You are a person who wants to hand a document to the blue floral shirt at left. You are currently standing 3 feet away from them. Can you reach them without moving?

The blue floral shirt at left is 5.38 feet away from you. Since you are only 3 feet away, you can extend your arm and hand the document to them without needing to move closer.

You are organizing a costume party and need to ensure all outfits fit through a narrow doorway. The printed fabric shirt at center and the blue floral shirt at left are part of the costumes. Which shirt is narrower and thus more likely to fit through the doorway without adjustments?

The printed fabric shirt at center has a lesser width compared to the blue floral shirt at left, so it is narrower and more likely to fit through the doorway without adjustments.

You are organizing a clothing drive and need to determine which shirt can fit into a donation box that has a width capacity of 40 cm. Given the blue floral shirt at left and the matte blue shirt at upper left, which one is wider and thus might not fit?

**********

== Requirement ==
Reproduce every item above word for word, changing nothing.

== Response ==
You are a person who wants to hand a document to the blue floral shirt at left. You are currently standing 3 feet away from them. Can you reach them without moving?

The blue floral shirt at left is 5.38 feet away from you. Since you are only 3 feet away, you can extend your arm and hand the document to them without needing to move closer.

You are organizing a costume party and need to ensure all outfits fit through a narrow doorway. The printed fabric shirt at center and the blue floral shirt at left are part of the costumes. Which shirt is narrower and thus more likely to fit through the doorway without adjustments?

The printed fabric shirt at center has a lesser width compared to the blue floral shirt at left, so it is narrower and more likely to fit through the doorway without adjustments.

You are organizing a clothing drive and need to determine which shirt can fit into a donation box that has a width capacity of 40 cm. Given the blue floral shirt at left and the matte blue shirt at upper left, which one is wider and thus might not fit?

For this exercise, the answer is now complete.